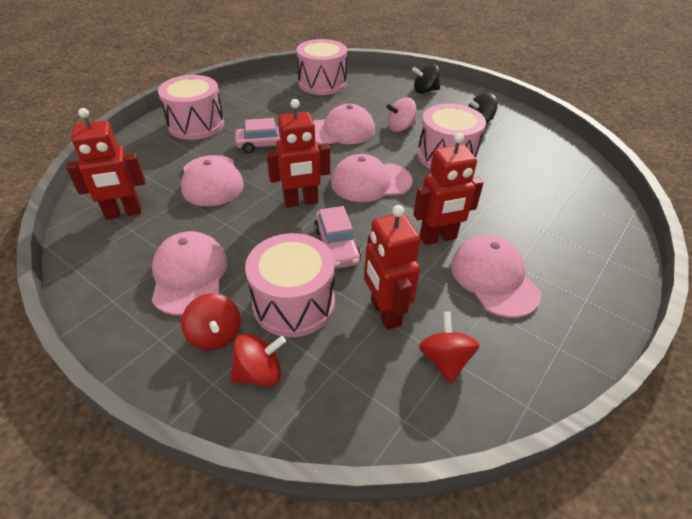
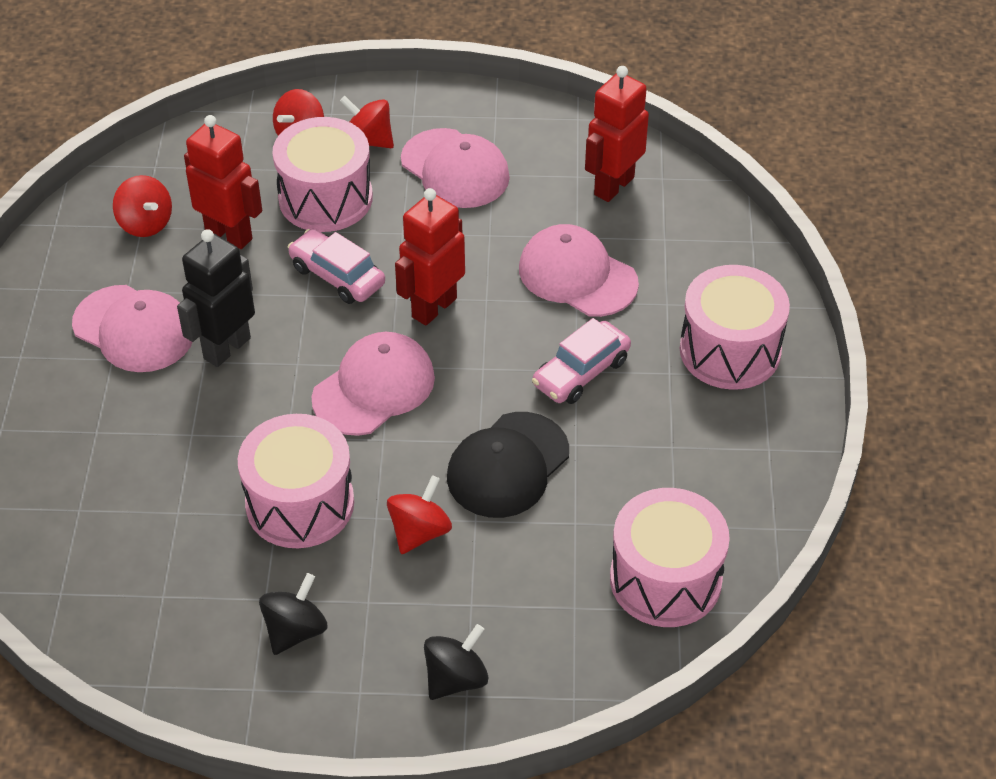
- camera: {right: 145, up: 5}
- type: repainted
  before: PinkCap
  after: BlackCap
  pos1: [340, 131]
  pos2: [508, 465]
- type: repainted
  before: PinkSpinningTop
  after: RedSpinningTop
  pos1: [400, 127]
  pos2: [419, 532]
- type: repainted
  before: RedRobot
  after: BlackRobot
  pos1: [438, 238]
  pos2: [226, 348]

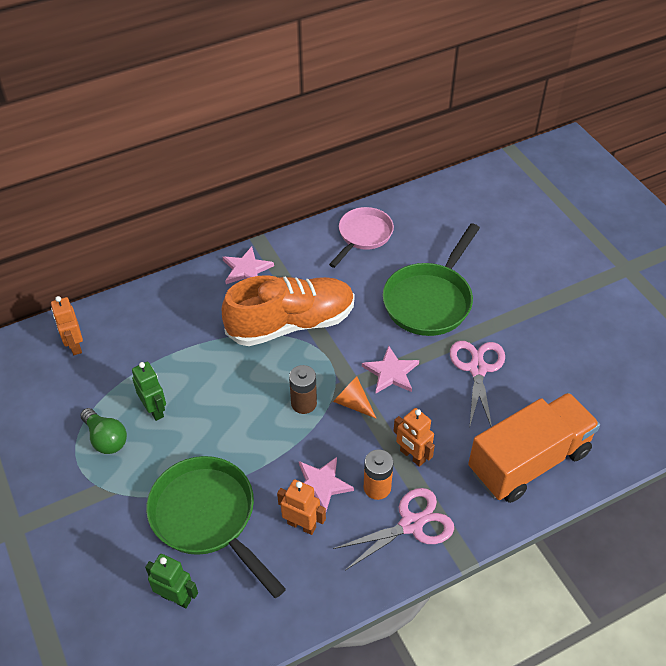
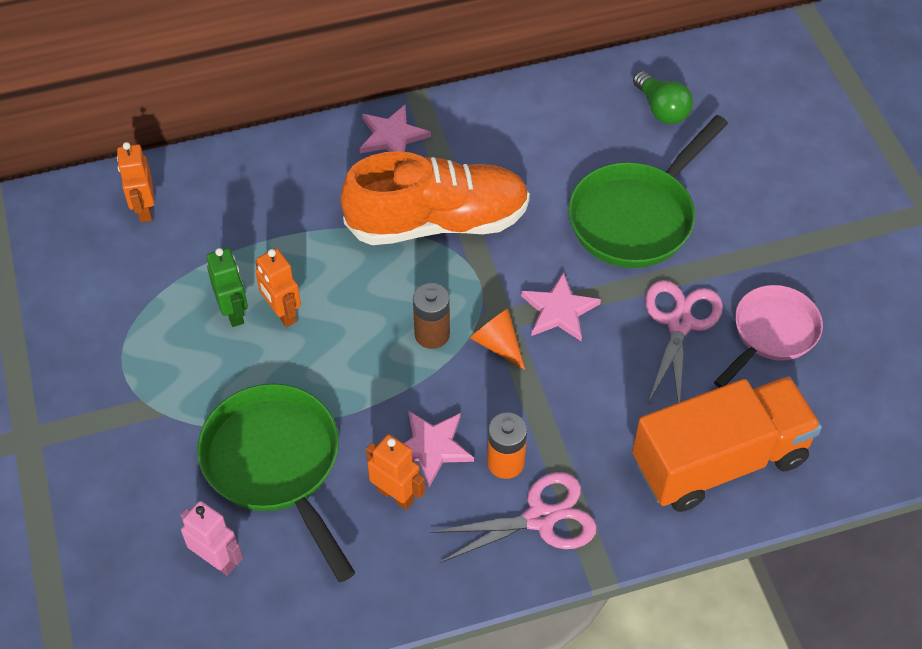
- camera: {right: 10, up: 5}
- type: shifted
  before: GreenLightBulb
  pos1: [106, 439]
  pos2: [662, 109]
- type: shifted
  before: PinkPan
  pos1: [363, 235]
  pos2: [771, 333]
- type: shifted
  before: OrangeRobot
  pos1: [412, 456]
  pos2: [282, 313]
- type: repainted
  before: GreenRobot
  after: PinkRobot
  pos1: [176, 597]
  pos2: [217, 560]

----------

■ **TASK DETAILS**: Could you repeat, exactly, only the lines above starting at the one that has "after: BlackCap" and stopping after the one that has "after: PinkRobot", without the pictures?

■ **TASK RESPONSE**:
  after: BlackCap
  pos1: [340, 131]
  pos2: [508, 465]
- type: repainted
  before: PinkSpinningTop
  after: RedSpinningTop
  pos1: [400, 127]
  pos2: [419, 532]
- type: repainted
  before: RedRobot
  after: BlackRobot
  pos1: [438, 238]
  pos2: [226, 348]

- camera: {right: 10, up: 5}
- type: shifted
  before: GreenLightBulb
  pos1: [106, 439]
  pos2: [662, 109]
- type: shifted
  before: PinkPan
  pos1: [363, 235]
  pos2: [771, 333]
- type: shifted
  before: OrangeRobot
  pos1: [412, 456]
  pos2: [282, 313]
- type: repainted
  before: GreenRobot
  after: PinkRobot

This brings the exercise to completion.